Exercise description |
Using the entries that follow, write out the line containing "blue ellipse: (212, 272) -> (163, 69), moved", the line containing "orange circle: (236, 1869)", and every line between them, exactly and nothing else.

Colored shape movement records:
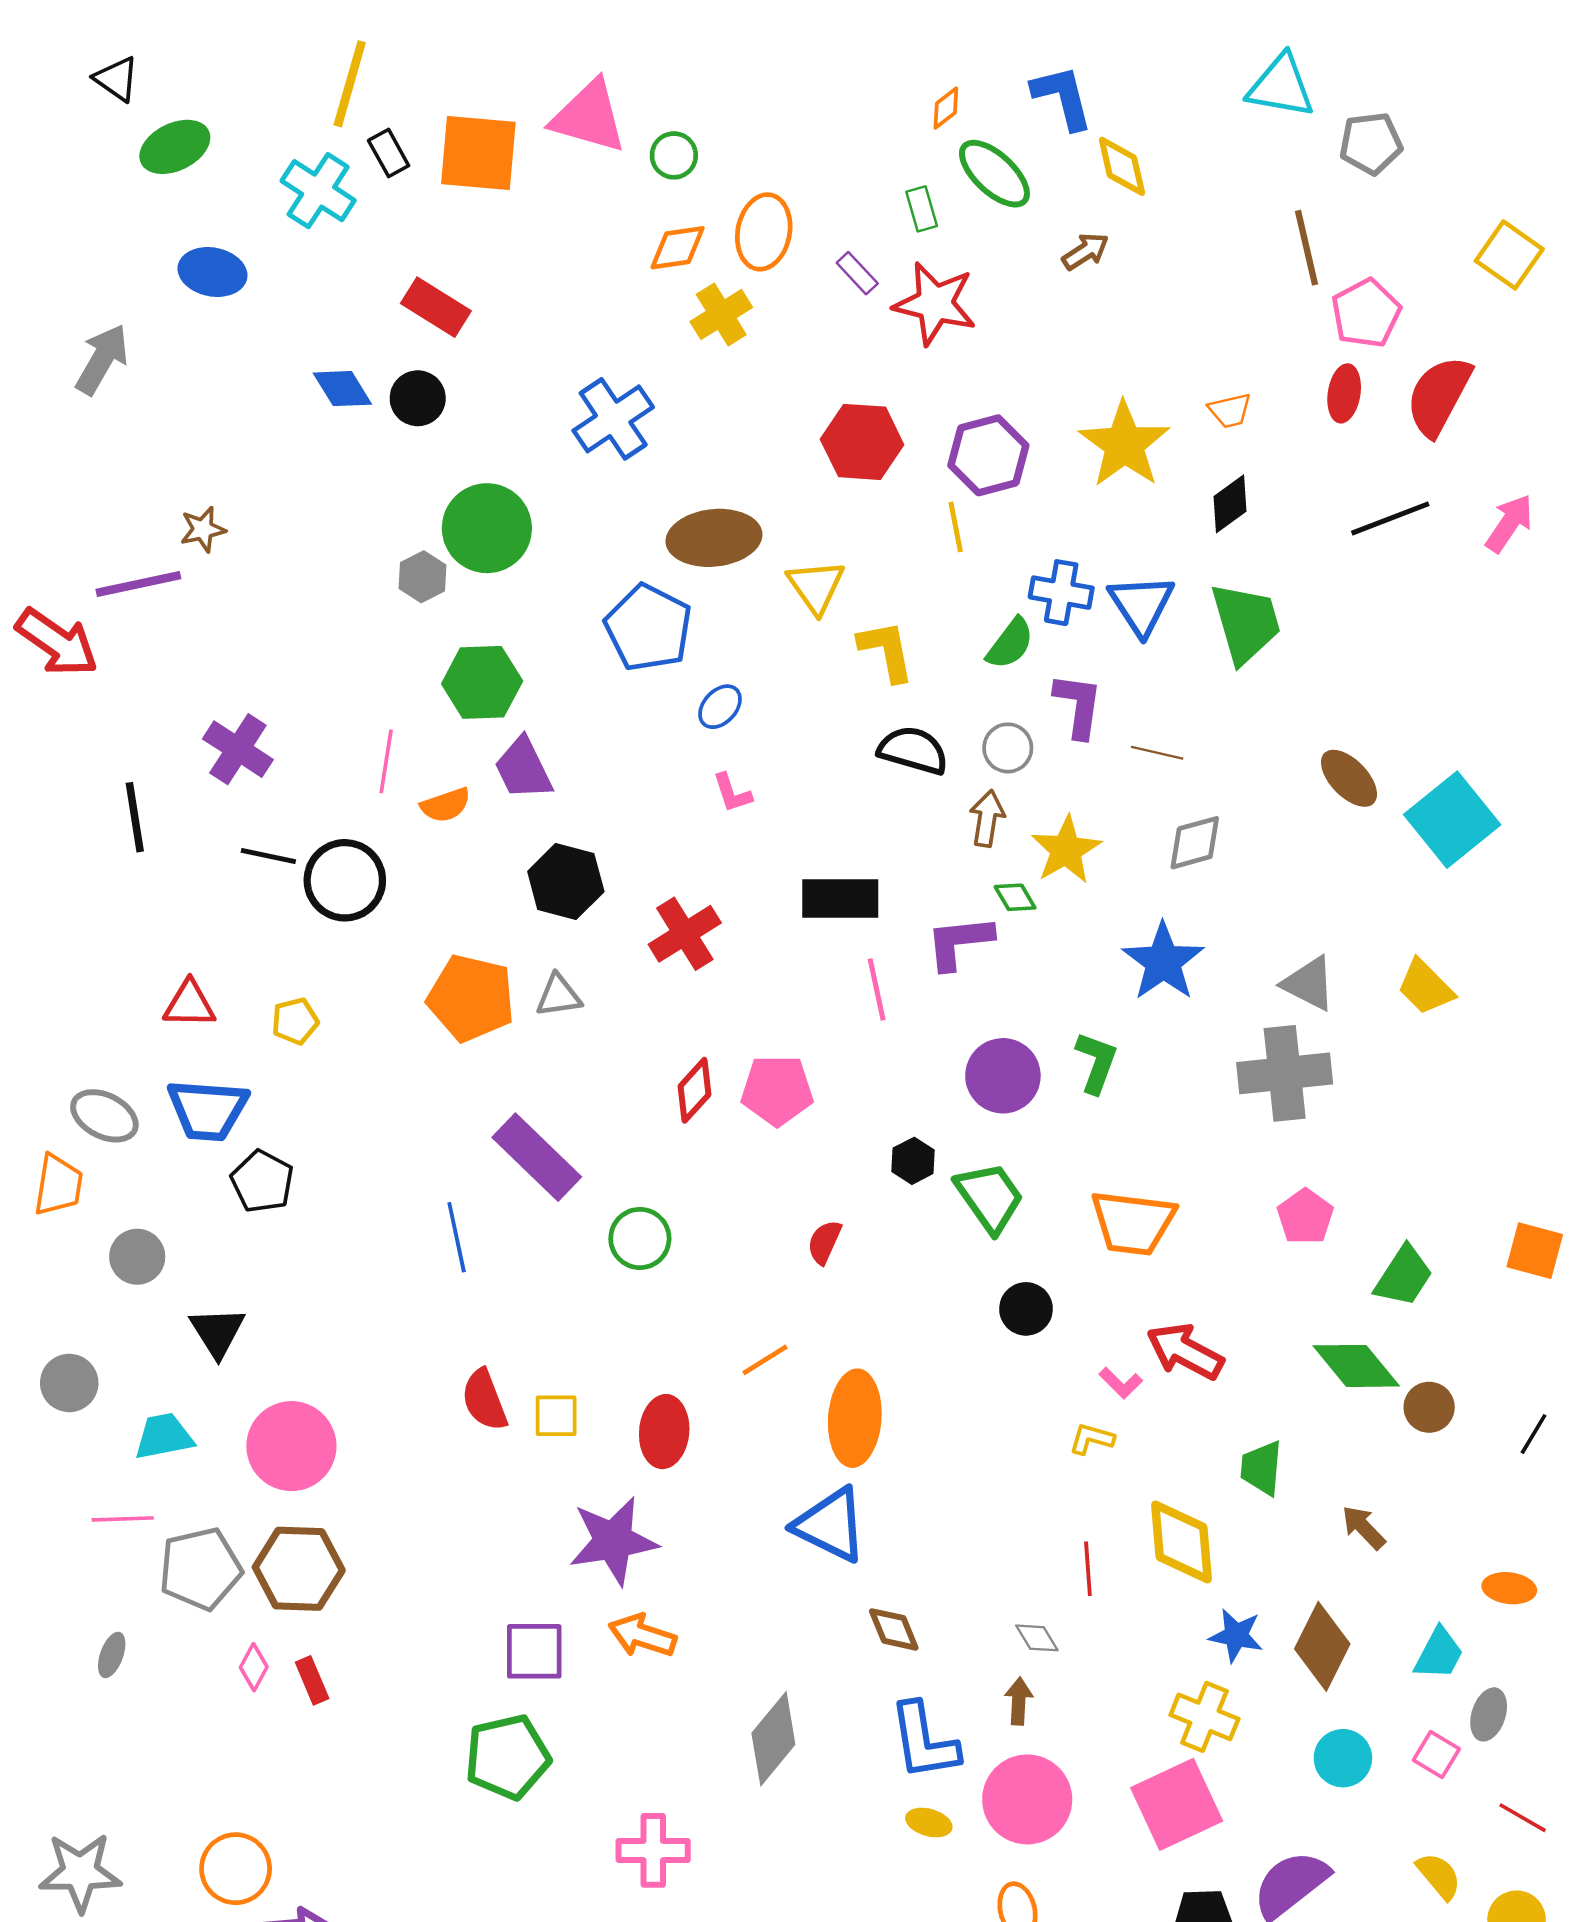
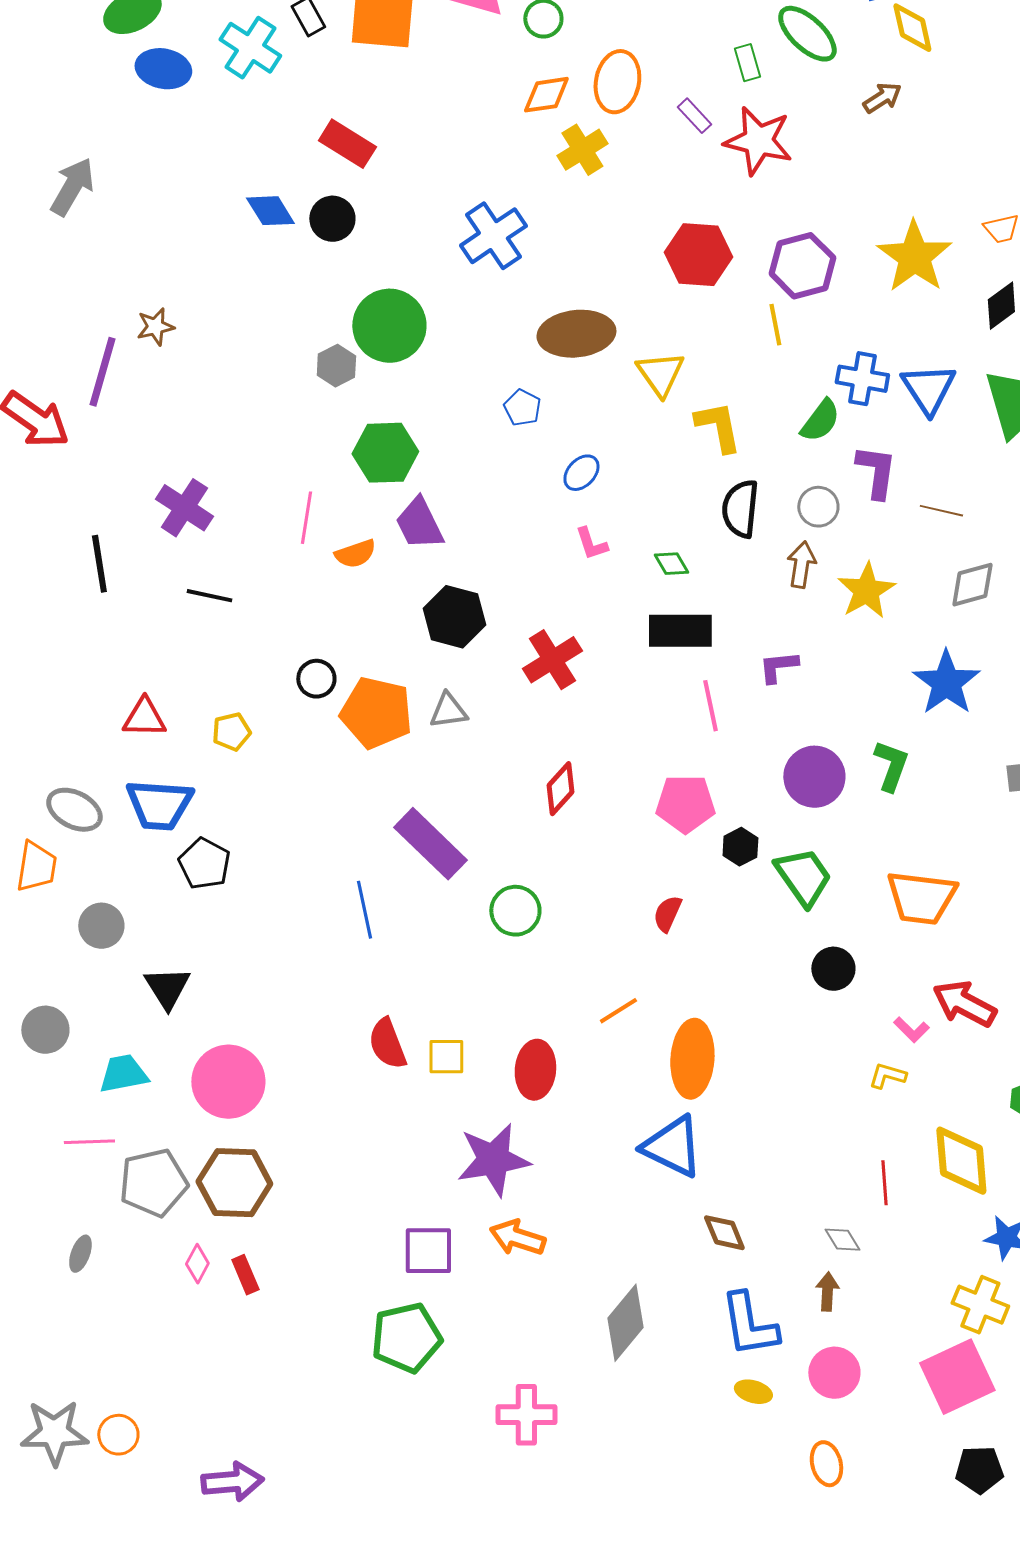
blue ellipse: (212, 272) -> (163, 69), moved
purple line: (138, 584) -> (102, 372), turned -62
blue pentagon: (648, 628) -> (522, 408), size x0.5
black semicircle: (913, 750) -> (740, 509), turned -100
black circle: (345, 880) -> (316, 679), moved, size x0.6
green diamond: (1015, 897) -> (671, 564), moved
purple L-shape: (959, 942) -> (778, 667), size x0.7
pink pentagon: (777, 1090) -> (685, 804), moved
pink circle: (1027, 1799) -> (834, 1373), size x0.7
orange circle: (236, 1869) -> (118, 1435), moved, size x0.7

...

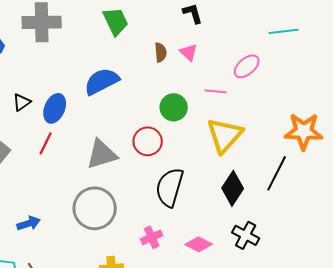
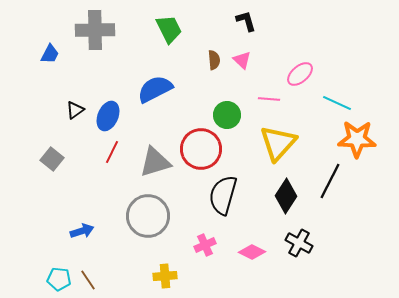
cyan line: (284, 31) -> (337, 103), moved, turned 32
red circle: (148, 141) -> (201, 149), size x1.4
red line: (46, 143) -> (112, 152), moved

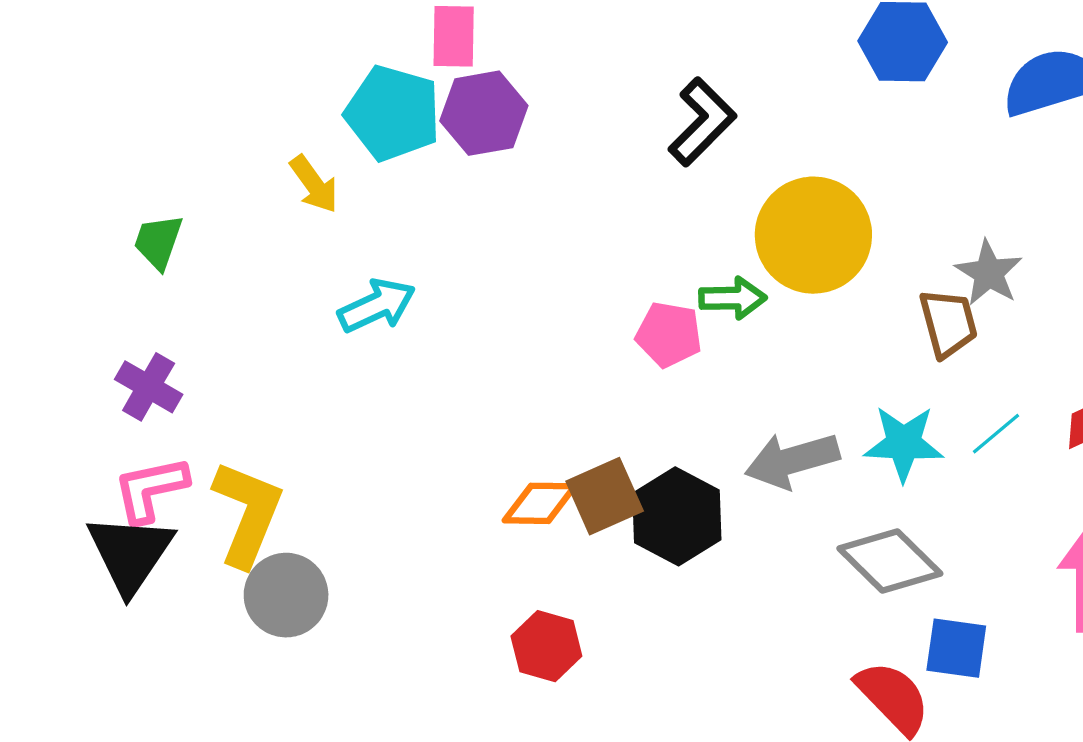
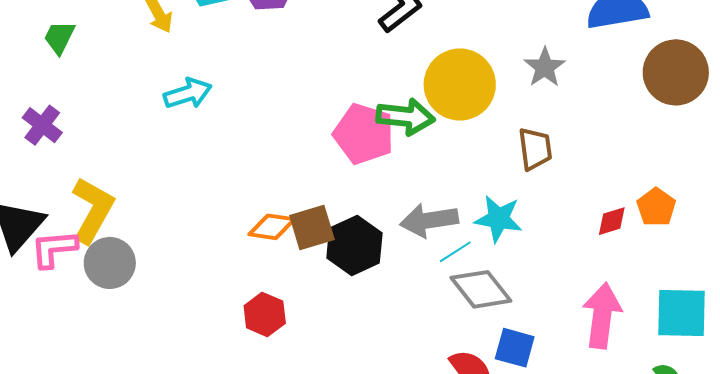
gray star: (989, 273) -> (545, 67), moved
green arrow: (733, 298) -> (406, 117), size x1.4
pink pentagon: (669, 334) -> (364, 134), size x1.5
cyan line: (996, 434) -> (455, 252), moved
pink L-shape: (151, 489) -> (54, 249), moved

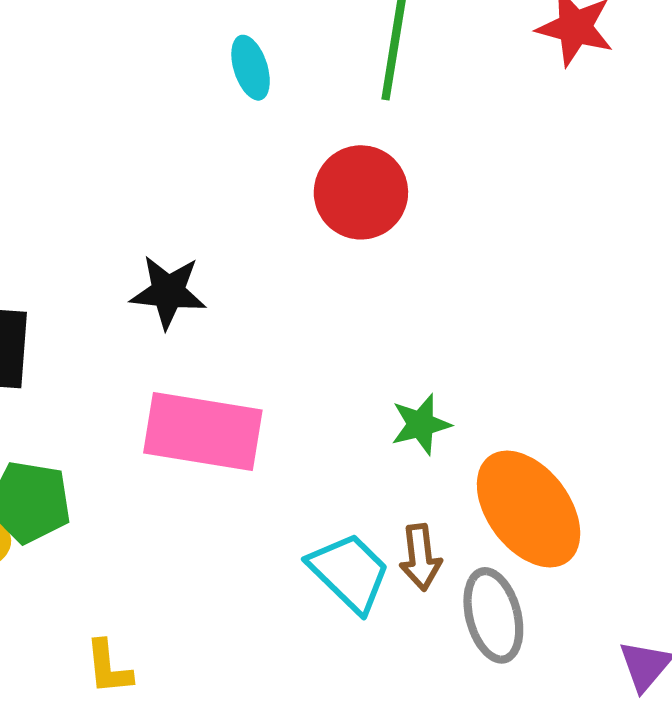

Task answer |
blue ellipse: (212, 272) -> (163, 69), moved
purple line: (138, 584) -> (102, 372), turned -62
blue pentagon: (648, 628) -> (522, 408), size x0.5
black semicircle: (913, 750) -> (740, 509), turned -100
black circle: (345, 880) -> (316, 679), moved, size x0.6
green diamond: (1015, 897) -> (671, 564), moved
purple L-shape: (959, 942) -> (778, 667), size x0.7
pink pentagon: (777, 1090) -> (685, 804), moved
pink circle: (1027, 1799) -> (834, 1373), size x0.7
orange circle: (236, 1869) -> (118, 1435), moved, size x0.7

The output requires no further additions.